**Exercise description**
Output every entry exactly as written, skipping any pictures.
###
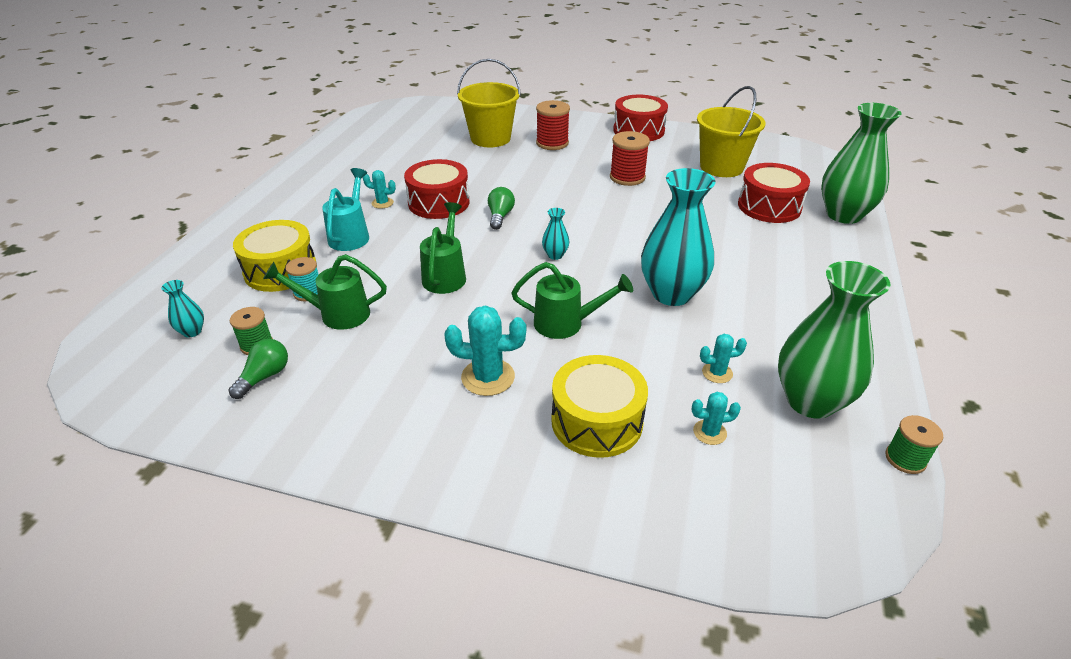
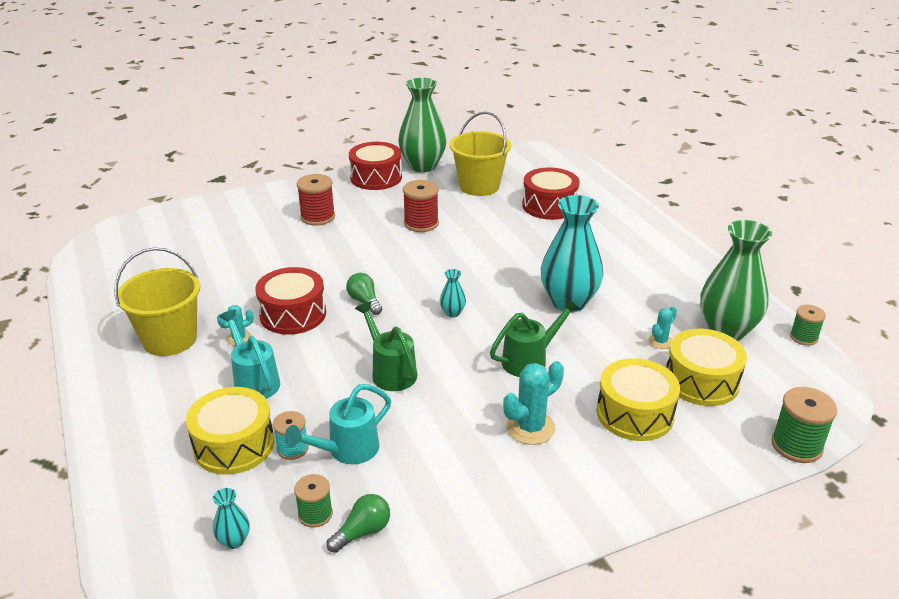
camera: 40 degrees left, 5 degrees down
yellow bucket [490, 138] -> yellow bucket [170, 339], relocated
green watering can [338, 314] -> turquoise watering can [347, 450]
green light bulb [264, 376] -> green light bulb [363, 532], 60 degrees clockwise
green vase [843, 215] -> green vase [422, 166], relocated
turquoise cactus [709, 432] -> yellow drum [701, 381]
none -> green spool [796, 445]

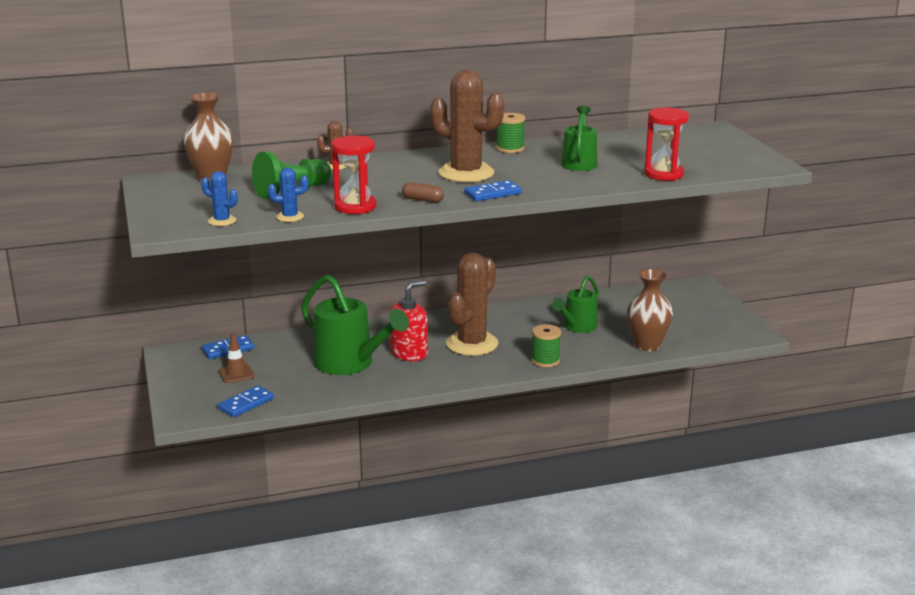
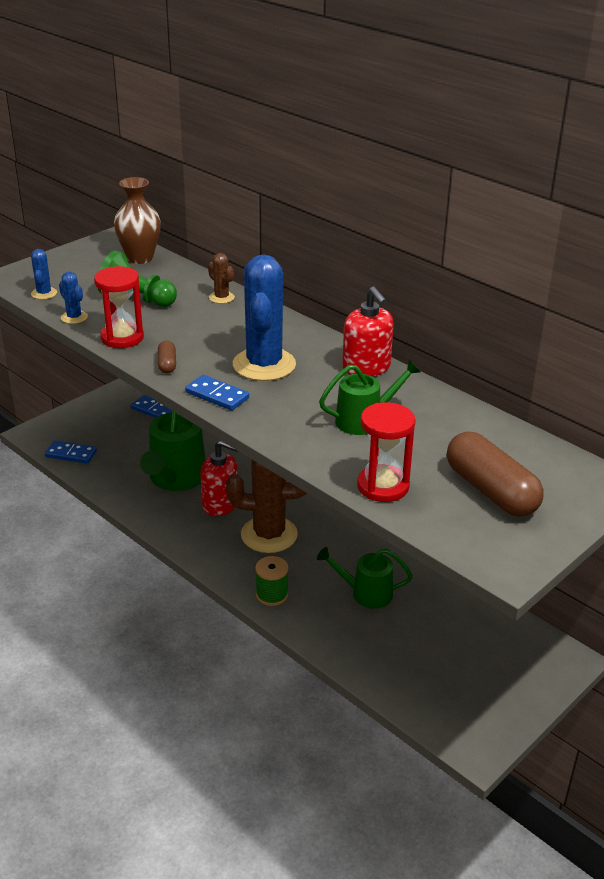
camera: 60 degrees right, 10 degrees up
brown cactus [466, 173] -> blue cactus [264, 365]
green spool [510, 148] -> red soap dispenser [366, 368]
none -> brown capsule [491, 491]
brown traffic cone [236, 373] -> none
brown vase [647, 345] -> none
###
**Result of the task**
camera: 40 degrees left, 5 degrees down
yellow bucket [490, 138] -> yellow bucket [170, 339], relocated
green watering can [338, 314] -> turquoise watering can [347, 450]
green light bulb [264, 376] -> green light bulb [363, 532], 60 degrees clockwise
green vase [843, 215] -> green vase [422, 166], relocated
turquoise cactus [709, 432] -> yellow drum [701, 381]
none -> green spool [796, 445]

camera: 60 degrees right, 10 degrees up
brown cactus [466, 173] -> blue cactus [264, 365]
green spool [510, 148] -> red soap dispenser [366, 368]
none -> brown capsule [491, 491]
brown traffic cone [236, 373] -> none
brown vase [647, 345] -> none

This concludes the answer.